**What is being asked**
Every line of the listing below should be written out exactly, minus its pictures.

**Dataset extract**
--------
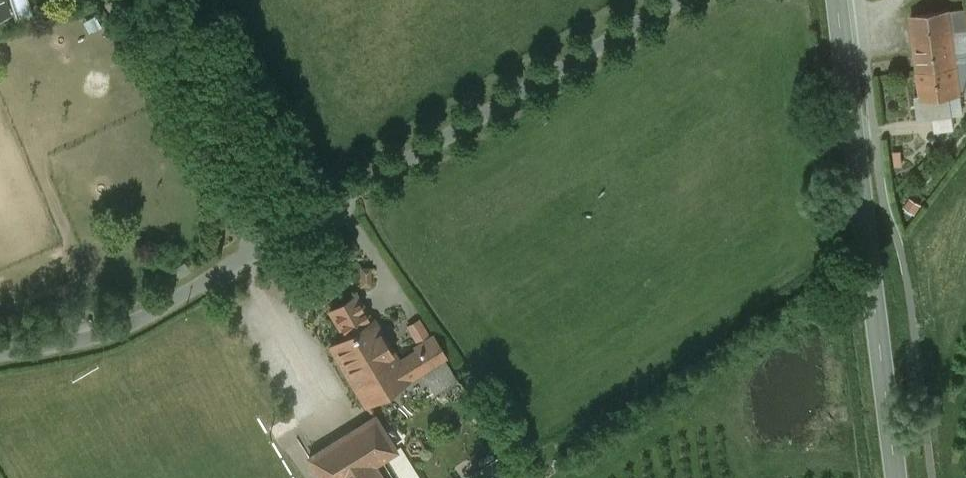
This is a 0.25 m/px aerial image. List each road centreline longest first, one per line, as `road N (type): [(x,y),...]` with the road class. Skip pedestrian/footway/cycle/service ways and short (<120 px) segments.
road 1 (unclassified): [(0,346),(80,334),(145,312),(669,0)]
road 2 (secondary): [(896,477),(837,0)]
--------
**Exercise solution**
This is a 0.25 m/px aerial image. List each road centreline longest first, one per line, as `road N (type): [(x,y),...]` with the road class. Skip pedestrian/footway/cycle/service ways and short (<120 px) segments.
road 1 (unclassified): [(0,346),(80,334),(145,312),(669,0)]
road 2 (secondary): [(896,477),(837,0)]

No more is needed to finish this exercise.